### Required work
List each line in the rows below that contains the word "down".

___ Material for this exercise ___

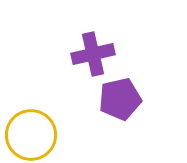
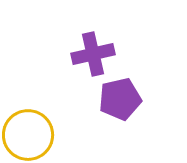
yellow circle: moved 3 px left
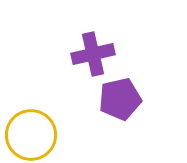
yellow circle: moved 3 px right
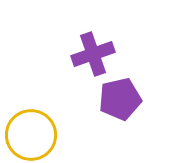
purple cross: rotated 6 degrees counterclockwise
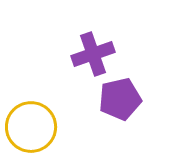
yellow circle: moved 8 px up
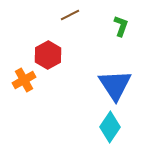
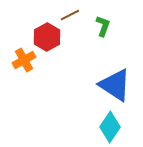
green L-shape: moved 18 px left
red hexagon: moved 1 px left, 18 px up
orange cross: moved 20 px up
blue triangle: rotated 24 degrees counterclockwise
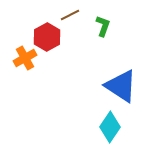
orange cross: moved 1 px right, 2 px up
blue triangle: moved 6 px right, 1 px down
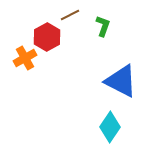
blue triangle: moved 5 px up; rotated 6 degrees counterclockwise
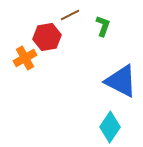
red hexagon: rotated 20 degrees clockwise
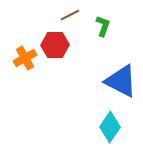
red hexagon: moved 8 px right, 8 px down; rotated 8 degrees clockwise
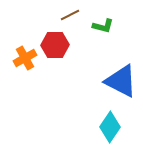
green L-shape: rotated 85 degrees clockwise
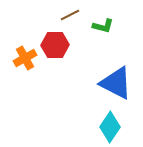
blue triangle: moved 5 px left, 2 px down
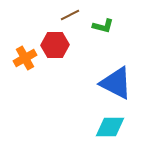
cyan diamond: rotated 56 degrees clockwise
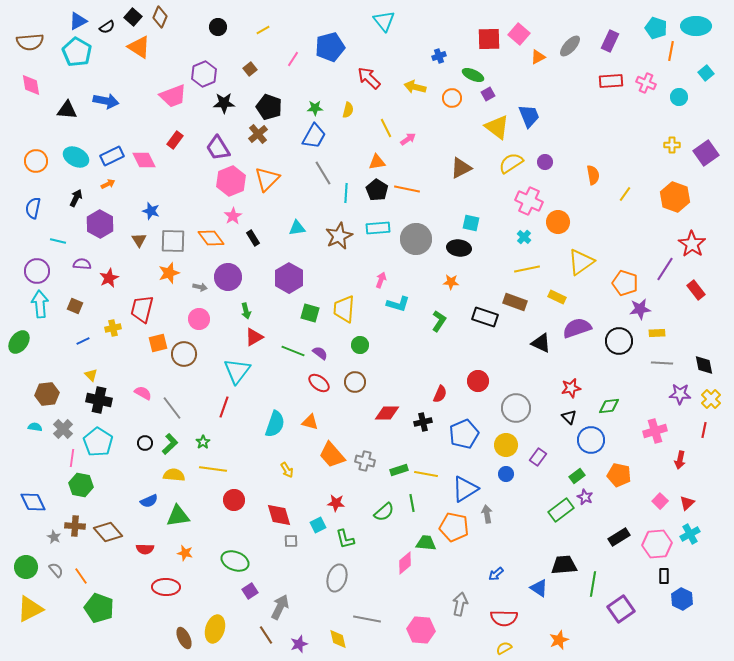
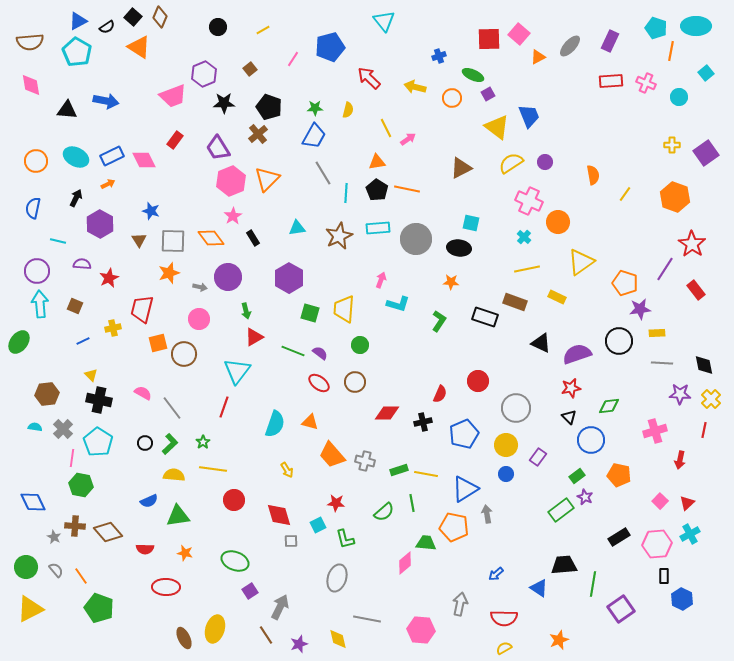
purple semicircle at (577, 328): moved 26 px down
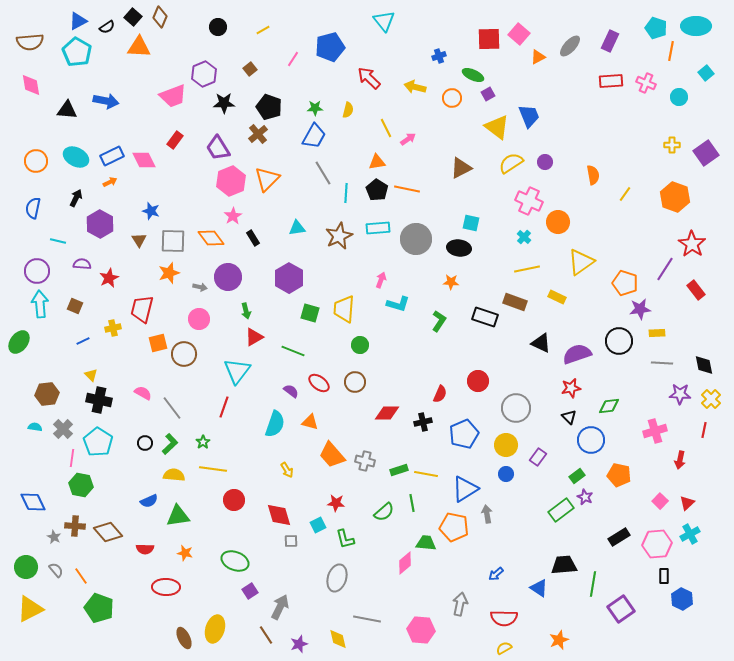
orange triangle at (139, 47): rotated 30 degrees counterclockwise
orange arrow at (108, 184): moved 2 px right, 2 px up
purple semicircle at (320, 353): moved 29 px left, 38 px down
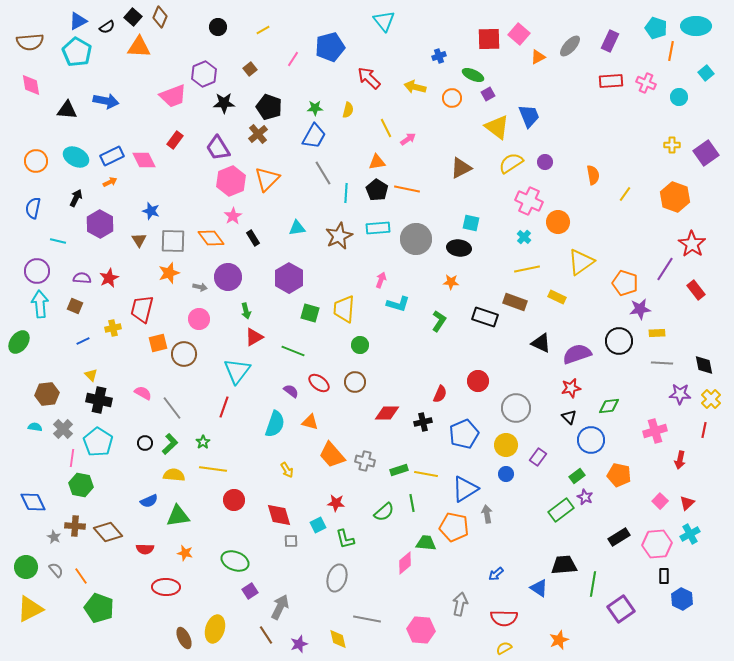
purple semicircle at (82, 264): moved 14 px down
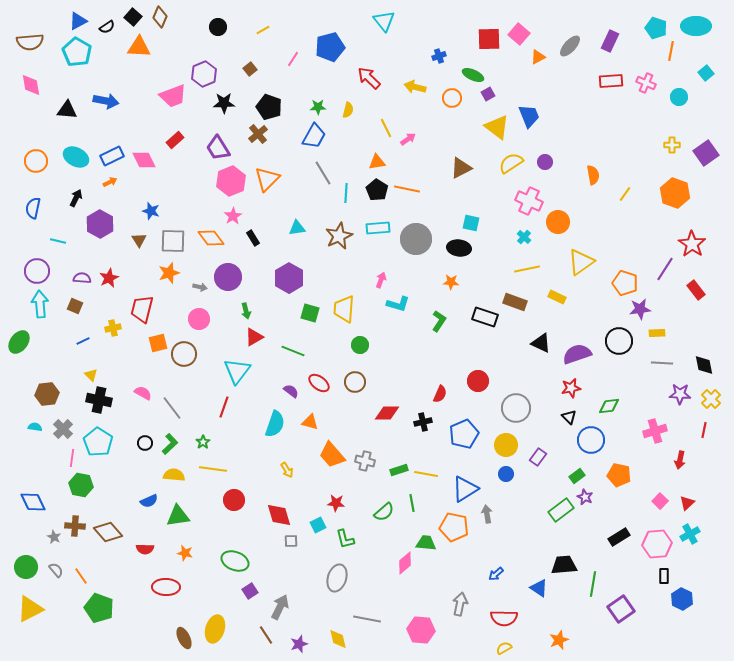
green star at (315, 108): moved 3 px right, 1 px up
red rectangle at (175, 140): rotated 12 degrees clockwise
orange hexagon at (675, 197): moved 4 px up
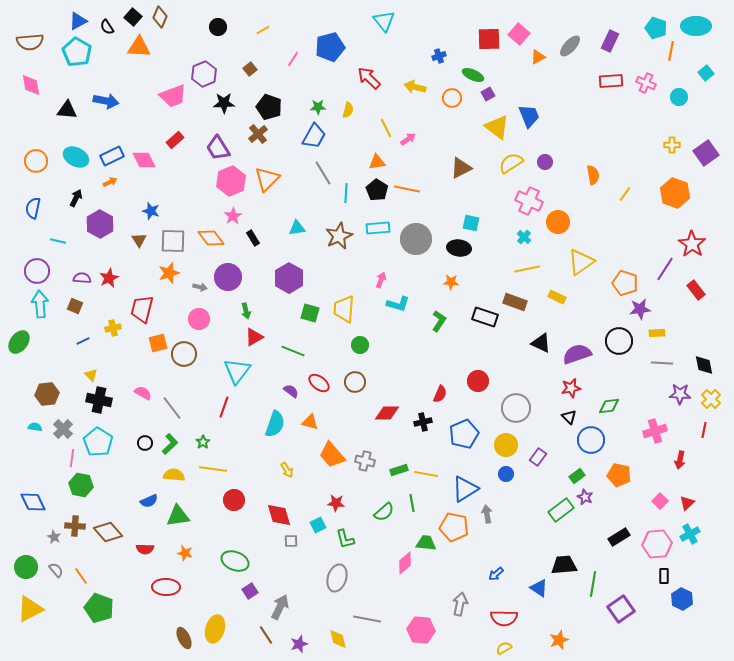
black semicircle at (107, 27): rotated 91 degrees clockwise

___

### Reply
blue triangle: moved 6 px right, 1 px down
red hexagon: moved 8 px right, 8 px down; rotated 8 degrees clockwise
blue triangle: moved 5 px left, 2 px down
purple semicircle at (577, 328): moved 26 px down
purple semicircle at (320, 353): moved 29 px left, 38 px down
purple semicircle at (82, 264): moved 14 px down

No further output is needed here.